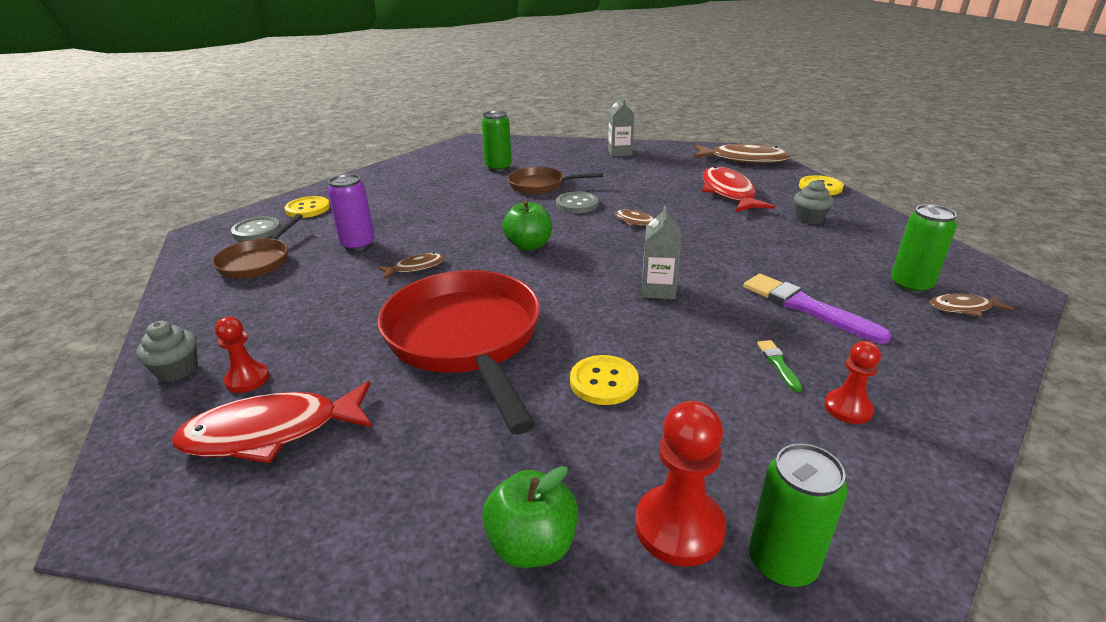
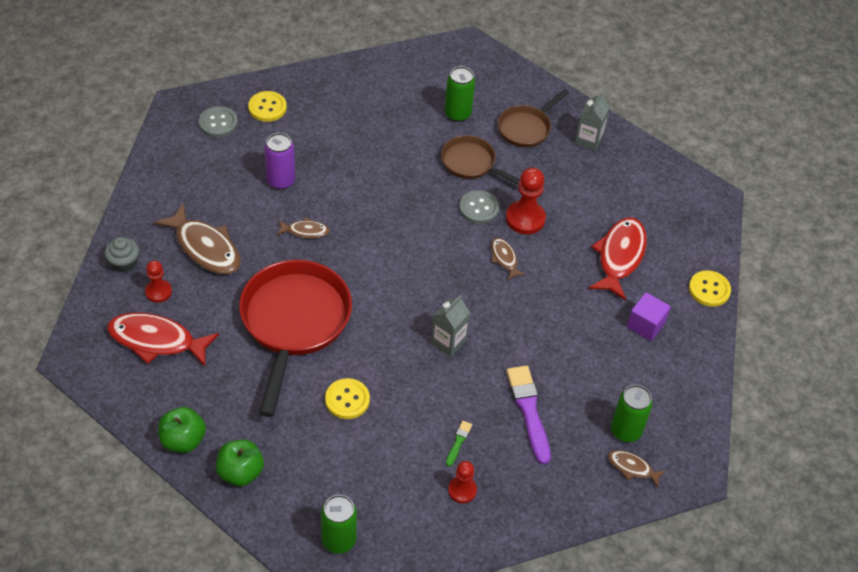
camera: 25 degrees right, 20 degrees up
brown pan [212,214,303,279] -> brown pan moved to [498,89,569,147]
green apple [502,201,552,251] -> green apple moved to [158,407,206,453]
red pawn [635,401,726,567] -> red pawn moved to [506,168,546,234]
brown fish [693,144,790,164] -> brown fish moved to [154,203,241,274]
grey cupcake [794,180,834,224] -> purple cube [627,292,671,341]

----

# EXERCISE AIM
Every line in the records above that has "moved" counts once. Give the total and nothing else.

# SOLUTION FOR THIS PROBLEM
4